WHAT THE EXERCISE ASKS → Give back only the lines in the records below from the one with "lime round brick" to the one with "pink brick H14:I14", both inclusive, word for word.

EXERCISE MATERIALS →
++++++++++++++++++++
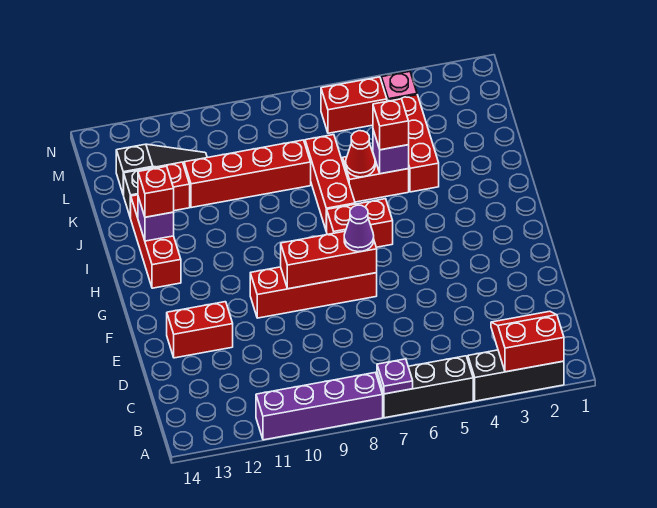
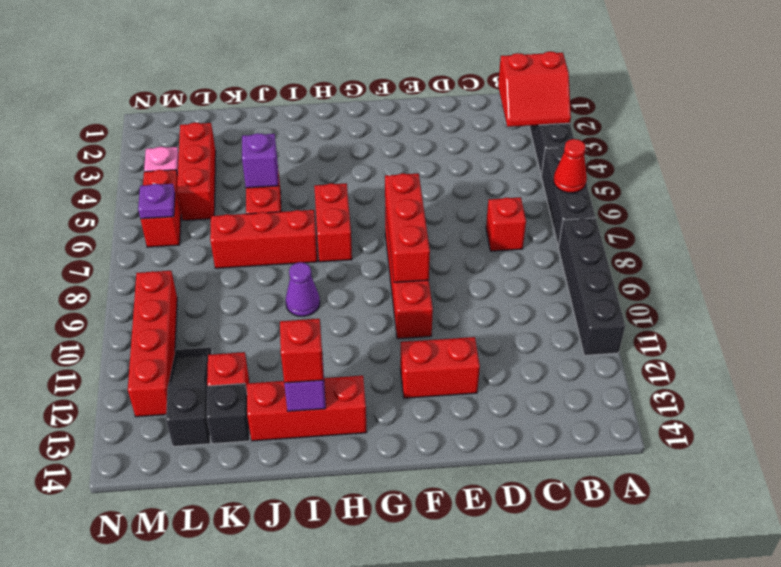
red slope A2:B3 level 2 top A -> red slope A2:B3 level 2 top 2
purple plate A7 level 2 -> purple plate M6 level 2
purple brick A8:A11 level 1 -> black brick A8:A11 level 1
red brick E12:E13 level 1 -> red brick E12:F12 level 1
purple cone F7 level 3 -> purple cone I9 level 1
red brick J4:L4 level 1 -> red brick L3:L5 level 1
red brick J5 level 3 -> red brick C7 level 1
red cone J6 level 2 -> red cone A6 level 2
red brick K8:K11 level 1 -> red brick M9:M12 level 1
++++++++++++++++++++
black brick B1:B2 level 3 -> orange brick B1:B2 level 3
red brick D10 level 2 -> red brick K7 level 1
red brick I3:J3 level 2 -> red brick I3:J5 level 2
++++++++++++++++++++
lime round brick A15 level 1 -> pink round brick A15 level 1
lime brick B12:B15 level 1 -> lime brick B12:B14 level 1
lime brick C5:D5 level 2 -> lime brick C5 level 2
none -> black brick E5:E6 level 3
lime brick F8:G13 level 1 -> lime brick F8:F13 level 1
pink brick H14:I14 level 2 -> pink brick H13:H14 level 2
++++++++++++++++++++
ANSWER TO THE PROBLEM →
lime round brick A15 level 1 -> pink round brick A15 level 1
lime brick B12:B15 level 1 -> lime brick B12:B14 level 1
lime brick C5:D5 level 2 -> lime brick C5 level 2
none -> black brick E5:E6 level 3
lime brick F8:G13 level 1 -> lime brick F8:F13 level 1
pink brick H14:I14 level 2 -> pink brick H13:H14 level 2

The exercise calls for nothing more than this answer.